Exercise objective
Please write out each entry exactly as it appears.

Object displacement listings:

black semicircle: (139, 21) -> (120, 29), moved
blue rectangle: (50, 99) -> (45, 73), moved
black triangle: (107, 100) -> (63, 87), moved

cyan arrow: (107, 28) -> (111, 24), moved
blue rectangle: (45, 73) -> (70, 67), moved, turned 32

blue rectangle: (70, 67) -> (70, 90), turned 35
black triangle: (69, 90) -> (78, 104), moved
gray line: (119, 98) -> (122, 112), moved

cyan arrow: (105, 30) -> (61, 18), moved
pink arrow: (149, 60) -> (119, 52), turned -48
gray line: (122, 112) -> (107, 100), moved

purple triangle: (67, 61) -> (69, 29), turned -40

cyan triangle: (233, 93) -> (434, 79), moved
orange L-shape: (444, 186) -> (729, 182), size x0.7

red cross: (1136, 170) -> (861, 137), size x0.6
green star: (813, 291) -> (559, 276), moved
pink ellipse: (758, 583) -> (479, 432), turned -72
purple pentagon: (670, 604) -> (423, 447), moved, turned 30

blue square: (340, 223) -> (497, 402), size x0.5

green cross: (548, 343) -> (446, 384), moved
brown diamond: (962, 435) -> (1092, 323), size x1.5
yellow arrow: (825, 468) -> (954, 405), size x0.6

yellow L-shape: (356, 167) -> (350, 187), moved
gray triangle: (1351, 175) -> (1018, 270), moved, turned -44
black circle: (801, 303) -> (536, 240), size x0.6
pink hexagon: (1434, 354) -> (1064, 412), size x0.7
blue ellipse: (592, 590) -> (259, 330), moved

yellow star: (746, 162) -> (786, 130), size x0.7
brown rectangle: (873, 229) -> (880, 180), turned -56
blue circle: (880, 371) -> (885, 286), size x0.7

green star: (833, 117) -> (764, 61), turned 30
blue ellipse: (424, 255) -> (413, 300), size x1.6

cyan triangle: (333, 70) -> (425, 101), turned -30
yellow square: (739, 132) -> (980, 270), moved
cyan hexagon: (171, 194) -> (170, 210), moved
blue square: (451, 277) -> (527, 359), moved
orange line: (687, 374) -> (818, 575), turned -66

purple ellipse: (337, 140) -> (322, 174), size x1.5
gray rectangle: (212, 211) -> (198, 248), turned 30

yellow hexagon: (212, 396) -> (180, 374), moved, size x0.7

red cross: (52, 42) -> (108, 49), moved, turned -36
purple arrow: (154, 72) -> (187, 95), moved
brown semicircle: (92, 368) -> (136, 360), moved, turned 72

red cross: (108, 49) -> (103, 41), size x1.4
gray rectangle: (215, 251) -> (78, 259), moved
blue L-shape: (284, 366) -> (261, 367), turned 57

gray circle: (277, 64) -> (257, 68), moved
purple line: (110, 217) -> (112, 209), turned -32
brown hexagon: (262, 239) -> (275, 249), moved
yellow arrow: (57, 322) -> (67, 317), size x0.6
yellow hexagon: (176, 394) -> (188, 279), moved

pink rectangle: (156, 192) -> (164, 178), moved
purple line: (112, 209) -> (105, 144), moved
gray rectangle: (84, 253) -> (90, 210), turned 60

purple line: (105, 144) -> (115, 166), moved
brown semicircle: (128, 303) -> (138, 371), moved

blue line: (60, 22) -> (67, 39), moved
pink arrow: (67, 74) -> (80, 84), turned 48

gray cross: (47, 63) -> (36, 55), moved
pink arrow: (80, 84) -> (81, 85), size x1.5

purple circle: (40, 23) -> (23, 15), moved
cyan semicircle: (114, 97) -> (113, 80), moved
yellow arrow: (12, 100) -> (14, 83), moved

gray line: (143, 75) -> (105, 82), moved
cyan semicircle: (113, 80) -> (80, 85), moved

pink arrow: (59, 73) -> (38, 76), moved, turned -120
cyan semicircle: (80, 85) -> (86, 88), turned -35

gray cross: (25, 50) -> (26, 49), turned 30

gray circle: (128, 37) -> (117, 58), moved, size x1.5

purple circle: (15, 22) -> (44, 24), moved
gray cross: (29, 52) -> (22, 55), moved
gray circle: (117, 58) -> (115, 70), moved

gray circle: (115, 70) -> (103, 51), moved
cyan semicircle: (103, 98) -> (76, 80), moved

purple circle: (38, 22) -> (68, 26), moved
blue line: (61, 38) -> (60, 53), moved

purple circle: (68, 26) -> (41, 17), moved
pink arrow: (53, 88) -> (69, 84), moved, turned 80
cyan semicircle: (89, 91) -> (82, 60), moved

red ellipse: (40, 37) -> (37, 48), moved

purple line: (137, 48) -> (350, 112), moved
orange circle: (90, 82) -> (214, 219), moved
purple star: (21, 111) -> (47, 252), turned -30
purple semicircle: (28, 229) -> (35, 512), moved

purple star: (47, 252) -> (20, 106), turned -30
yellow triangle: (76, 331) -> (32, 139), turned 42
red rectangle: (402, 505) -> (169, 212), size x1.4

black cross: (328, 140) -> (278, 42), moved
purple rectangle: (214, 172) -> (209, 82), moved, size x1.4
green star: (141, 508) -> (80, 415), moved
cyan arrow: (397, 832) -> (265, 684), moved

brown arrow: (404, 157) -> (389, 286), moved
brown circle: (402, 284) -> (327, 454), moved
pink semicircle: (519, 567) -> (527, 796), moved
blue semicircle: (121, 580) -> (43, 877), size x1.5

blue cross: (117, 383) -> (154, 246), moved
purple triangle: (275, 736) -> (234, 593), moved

Solution to this task
black semicircle: (139, 21) -> (120, 29), moved
blue rectangle: (50, 99) -> (45, 73), moved
black triangle: (107, 100) -> (63, 87), moved

cyan arrow: (107, 28) -> (111, 24), moved
blue rectangle: (45, 73) -> (70, 67), moved, turned 32

blue rectangle: (70, 67) -> (70, 90), turned 35
black triangle: (69, 90) -> (78, 104), moved
gray line: (119, 98) -> (122, 112), moved

cyan arrow: (105, 30) -> (61, 18), moved
pink arrow: (149, 60) -> (119, 52), turned -48
gray line: (122, 112) -> (107, 100), moved

purple triangle: (67, 61) -> (69, 29), turned -40

cyan triangle: (233, 93) -> (434, 79), moved
orange L-shape: (444, 186) -> (729, 182), size x0.7

red cross: (1136, 170) -> (861, 137), size x0.6
green star: (813, 291) -> (559, 276), moved
pink ellipse: (758, 583) -> (479, 432), turned -72
purple pentagon: (670, 604) -> (423, 447), moved, turned 30

blue square: (340, 223) -> (497, 402), size x0.5

green cross: (548, 343) -> (446, 384), moved
brown diamond: (962, 435) -> (1092, 323), size x1.5
yellow arrow: (825, 468) -> (954, 405), size x0.6

yellow L-shape: (356, 167) -> (350, 187), moved
gray triangle: (1351, 175) -> (1018, 270), moved, turned -44
black circle: (801, 303) -> (536, 240), size x0.6
pink hexagon: (1434, 354) -> (1064, 412), size x0.7
blue ellipse: (592, 590) -> (259, 330), moved

yellow star: (746, 162) -> (786, 130), size x0.7
brown rectangle: (873, 229) -> (880, 180), turned -56
blue circle: (880, 371) -> (885, 286), size x0.7

green star: (833, 117) -> (764, 61), turned 30
blue ellipse: (424, 255) -> (413, 300), size x1.6

cyan triangle: (333, 70) -> (425, 101), turned -30
yellow square: (739, 132) -> (980, 270), moved
cyan hexagon: (171, 194) -> (170, 210), moved
blue square: (451, 277) -> (527, 359), moved
orange line: (687, 374) -> (818, 575), turned -66

purple ellipse: (337, 140) -> (322, 174), size x1.5
gray rectangle: (212, 211) -> (198, 248), turned 30

yellow hexagon: (212, 396) -> (180, 374), moved, size x0.7

red cross: (52, 42) -> (108, 49), moved, turned -36
purple arrow: (154, 72) -> (187, 95), moved
brown semicircle: (92, 368) -> (136, 360), moved, turned 72

red cross: (108, 49) -> (103, 41), size x1.4
gray rectangle: (215, 251) -> (78, 259), moved
blue L-shape: (284, 366) -> (261, 367), turned 57

gray circle: (277, 64) -> (257, 68), moved
purple line: (110, 217) -> (112, 209), turned -32
brown hexagon: (262, 239) -> (275, 249), moved
yellow arrow: (57, 322) -> (67, 317), size x0.6
yellow hexagon: (176, 394) -> (188, 279), moved

pink rectangle: (156, 192) -> (164, 178), moved
purple line: (112, 209) -> (105, 144), moved
gray rectangle: (84, 253) -> (90, 210), turned 60

purple line: (105, 144) -> (115, 166), moved
brown semicircle: (128, 303) -> (138, 371), moved

blue line: (60, 22) -> (67, 39), moved
pink arrow: (67, 74) -> (80, 84), turned 48

gray cross: (47, 63) -> (36, 55), moved
pink arrow: (80, 84) -> (81, 85), size x1.5

purple circle: (40, 23) -> (23, 15), moved
cyan semicircle: (114, 97) -> (113, 80), moved
yellow arrow: (12, 100) -> (14, 83), moved

gray line: (143, 75) -> (105, 82), moved
cyan semicircle: (113, 80) -> (80, 85), moved

pink arrow: (59, 73) -> (38, 76), moved, turned -120
cyan semicircle: (80, 85) -> (86, 88), turned -35

gray cross: (25, 50) -> (26, 49), turned 30

gray circle: (128, 37) -> (117, 58), moved, size x1.5

purple circle: (15, 22) -> (44, 24), moved
gray cross: (29, 52) -> (22, 55), moved
gray circle: (117, 58) -> (115, 70), moved

gray circle: (115, 70) -> (103, 51), moved
cyan semicircle: (103, 98) -> (76, 80), moved

purple circle: (38, 22) -> (68, 26), moved
blue line: (61, 38) -> (60, 53), moved

purple circle: (68, 26) -> (41, 17), moved
pink arrow: (53, 88) -> (69, 84), moved, turned 80
cyan semicircle: (89, 91) -> (82, 60), moved

red ellipse: (40, 37) -> (37, 48), moved

purple line: (137, 48) -> (350, 112), moved
orange circle: (90, 82) -> (214, 219), moved
purple star: (21, 111) -> (47, 252), turned -30
purple semicircle: (28, 229) -> (35, 512), moved

purple star: (47, 252) -> (20, 106), turned -30
yellow triangle: (76, 331) -> (32, 139), turned 42
red rectangle: (402, 505) -> (169, 212), size x1.4

black cross: (328, 140) -> (278, 42), moved
purple rectangle: (214, 172) -> (209, 82), moved, size x1.4
green star: (141, 508) -> (80, 415), moved
cyan arrow: (397, 832) -> (265, 684), moved

brown arrow: (404, 157) -> (389, 286), moved
brown circle: (402, 284) -> (327, 454), moved
pink semicircle: (519, 567) -> (527, 796), moved
blue semicircle: (121, 580) -> (43, 877), size x1.5

blue cross: (117, 383) -> (154, 246), moved
purple triangle: (275, 736) -> (234, 593), moved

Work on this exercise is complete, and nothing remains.